WHAT TO WORK ON: Would you transcribe the line that holds "(134, 345) = (198, 78): none -> green pear", plus every line beneath it through the end of the data, exactly and with nothing added?

INPUT RECORDS:
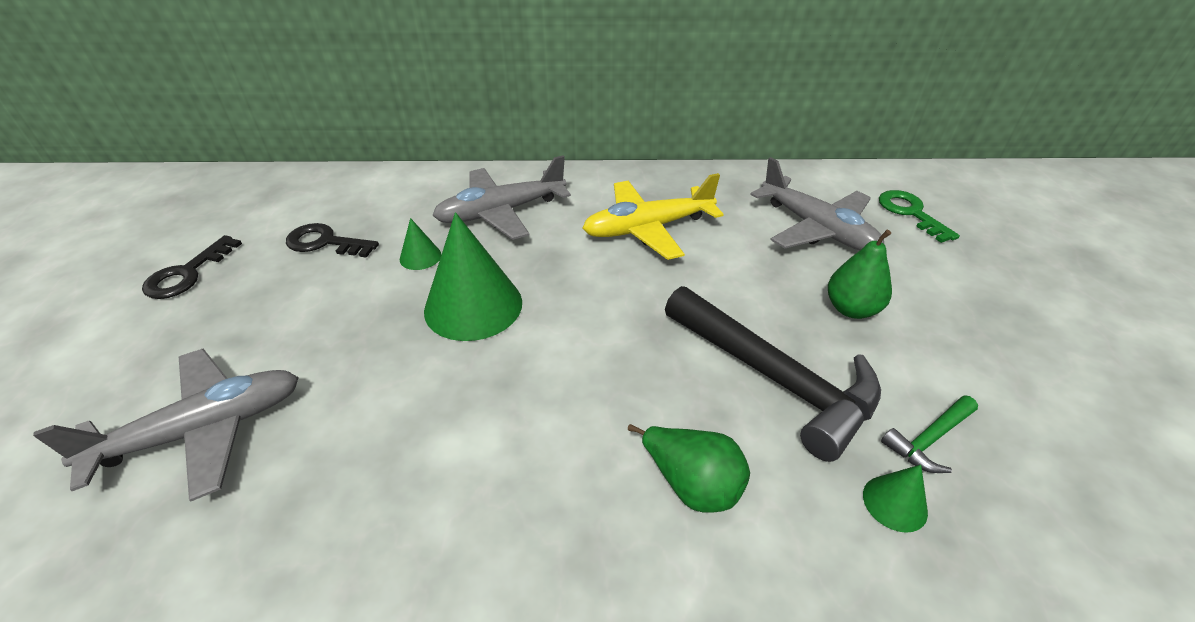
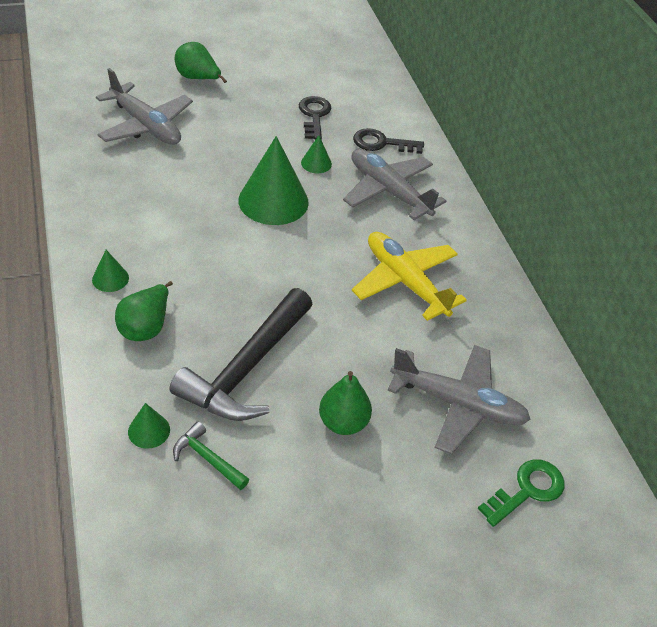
camera: 70 degrees right, 5 degrees up
(134, 345) = (198, 78): none -> green pear
(187, 274) = (261, 72): black key -> black key (381, 143)
(574, 526) = (110, 278): none -> green cone
(817, 229) = (458, 404): grey plane -> grey plane turned 105 degrees counterclockwise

ANSWER SECTION:
(134, 345) = (198, 78): none -> green pear
(187, 274) = (261, 72): black key -> black key (381, 143)
(574, 526) = (110, 278): none -> green cone
(817, 229) = (458, 404): grey plane -> grey plane turned 105 degrees counterclockwise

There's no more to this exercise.